PROBLEM DETAILS >> In the material below, identify each line bearing the word "purple". Reproduce those lines.

DATA FOR THIS EXERCISE >>
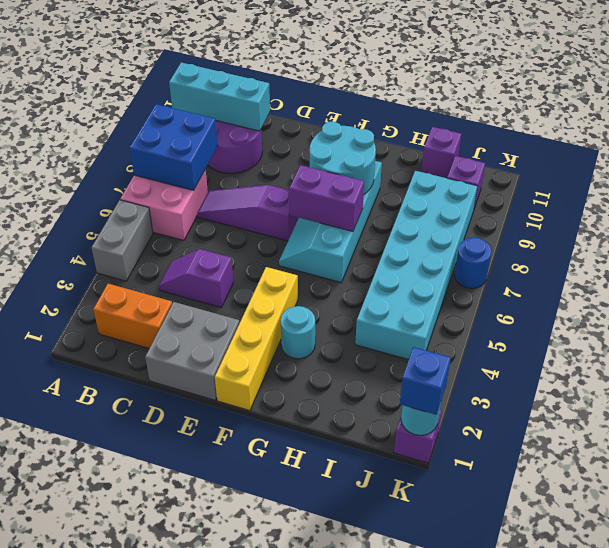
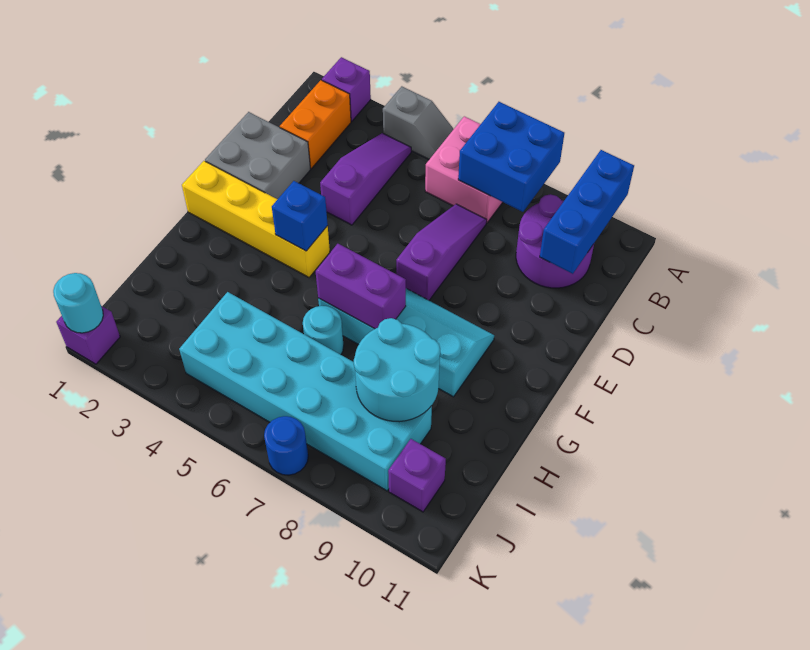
grey brick A4:A5 level 1 -> grey slope A4:A5 level 1 top 4
cyan brick A10:C10 level 2 -> blue brick A10:C10 level 2
purple slope C4:D4 level 1 top D -> purple slope B4:D4 level 1 top D
purple brick F7:G7 level 2 -> purple brick G6:G7 level 2
cyan round brick F8:G9 level 2 -> cyan round brick H8:I9 level 2
cyan round brick G3 level 1 -> cyan round brick H6 level 1
purple brick I11 level 1 -> purple brick A2 level 1
blue brick K1 level 3 -> blue brick F4 level 2

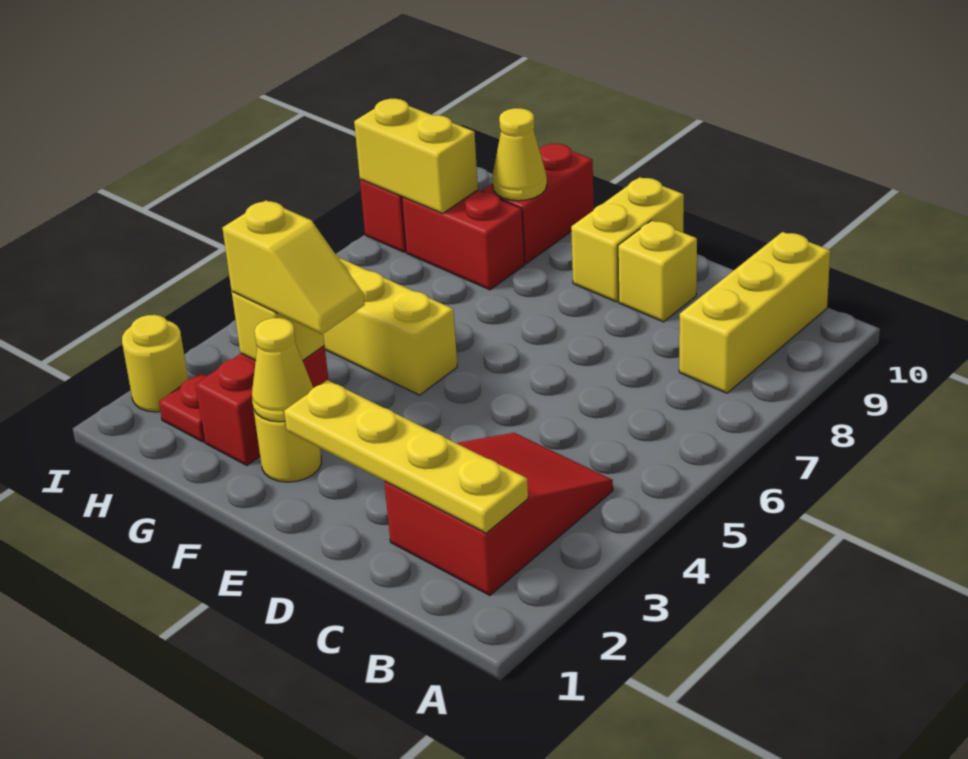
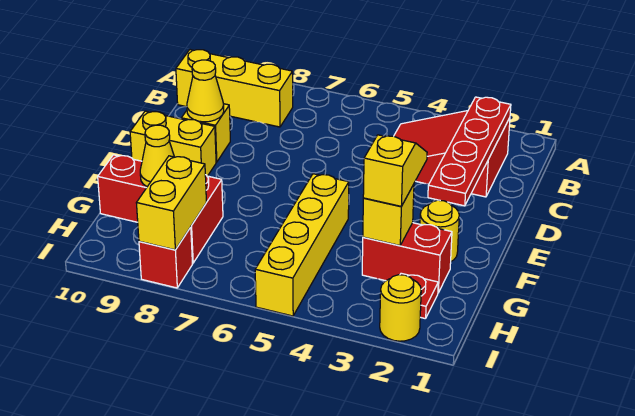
yellow plate B2:E2 level 2 -> red plate B2:E2 level 2
yellow cone F2 level 2 -> yellow cone D9 level 2

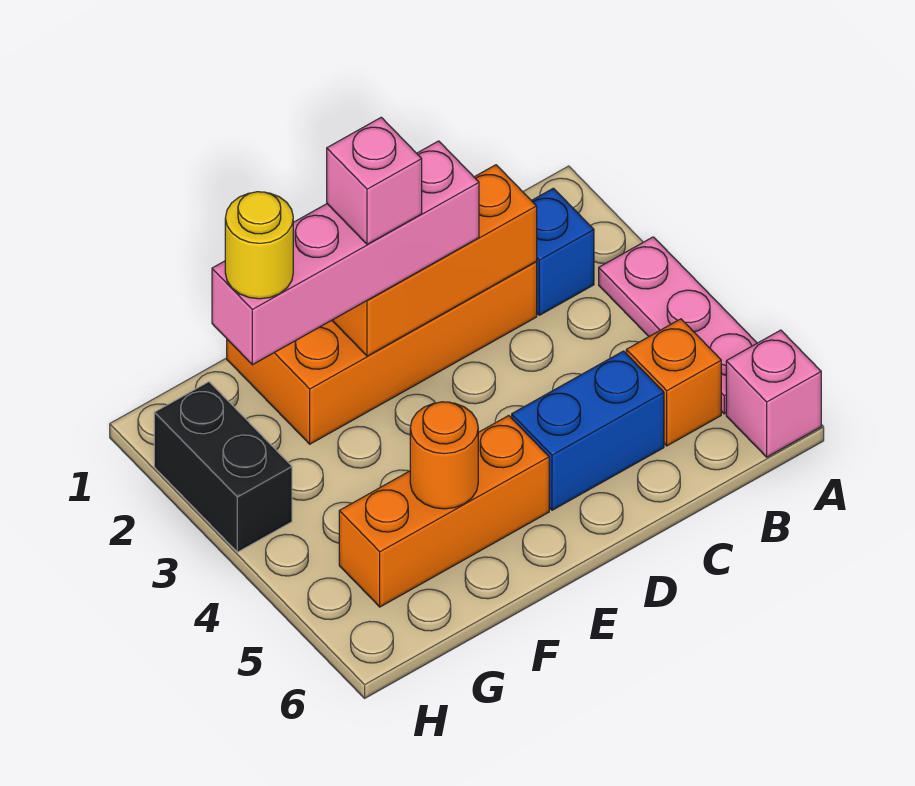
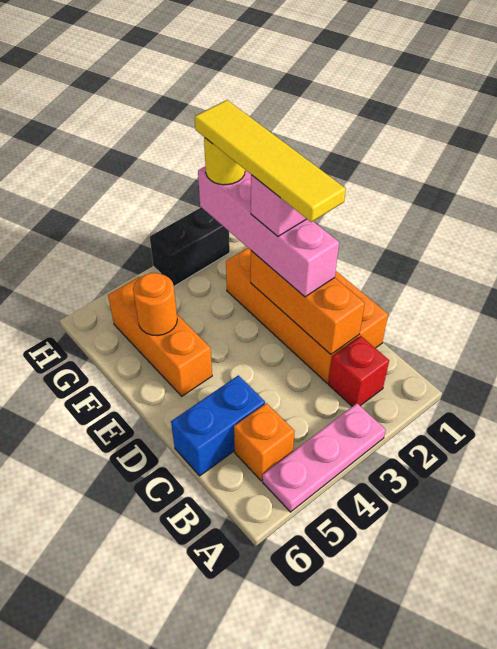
pink brick A6 level 1 -> none
blue brick B2 level 1 -> red brick B2 level 1
blue brick C5:D5 level 1 -> blue brick C5:C6 level 1
none -> yellow tile D2:G2 level 5

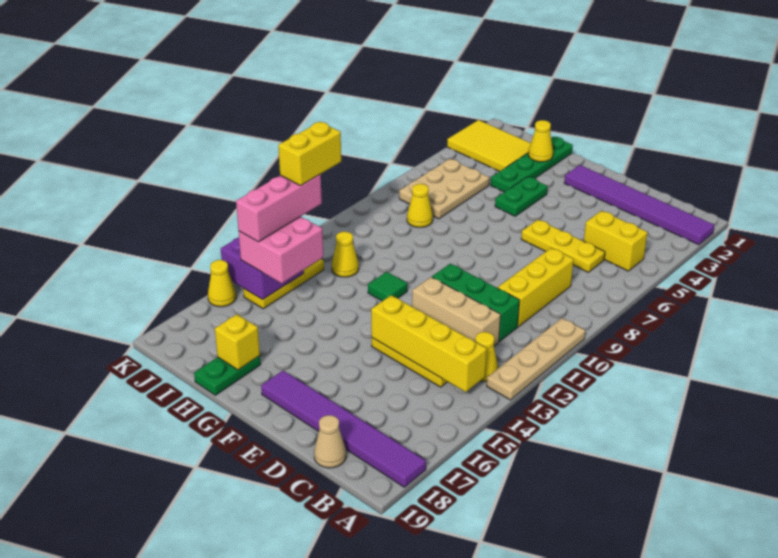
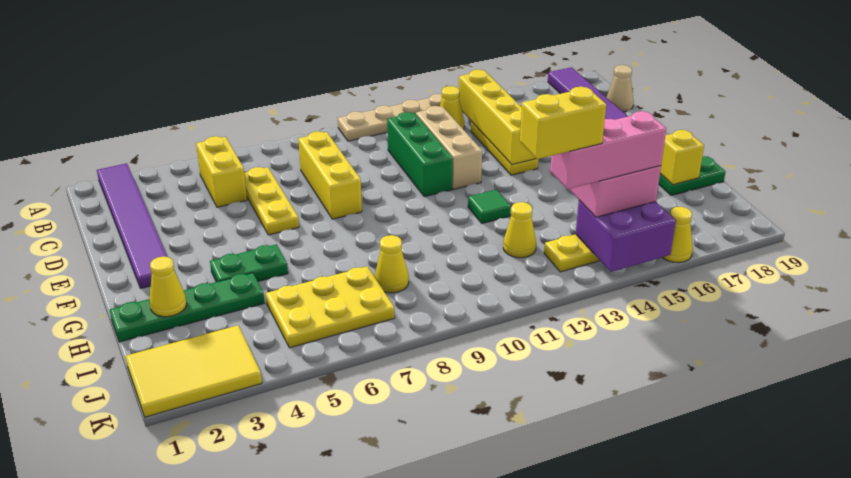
yellow brick C8:C10 level 1 -> yellow brick C8:E8 level 1
yellow tile I2:K3 level 1 -> yellow tile J1:K3 level 1
tan plate I5:J7 level 1 -> yellow plate I5:J7 level 1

SOLVED PROBLEM >>
purple slope C4:D4 level 1 top D -> purple slope B4:D4 level 1 top D
purple brick F7:G7 level 2 -> purple brick G6:G7 level 2
purple brick I11 level 1 -> purple brick A2 level 1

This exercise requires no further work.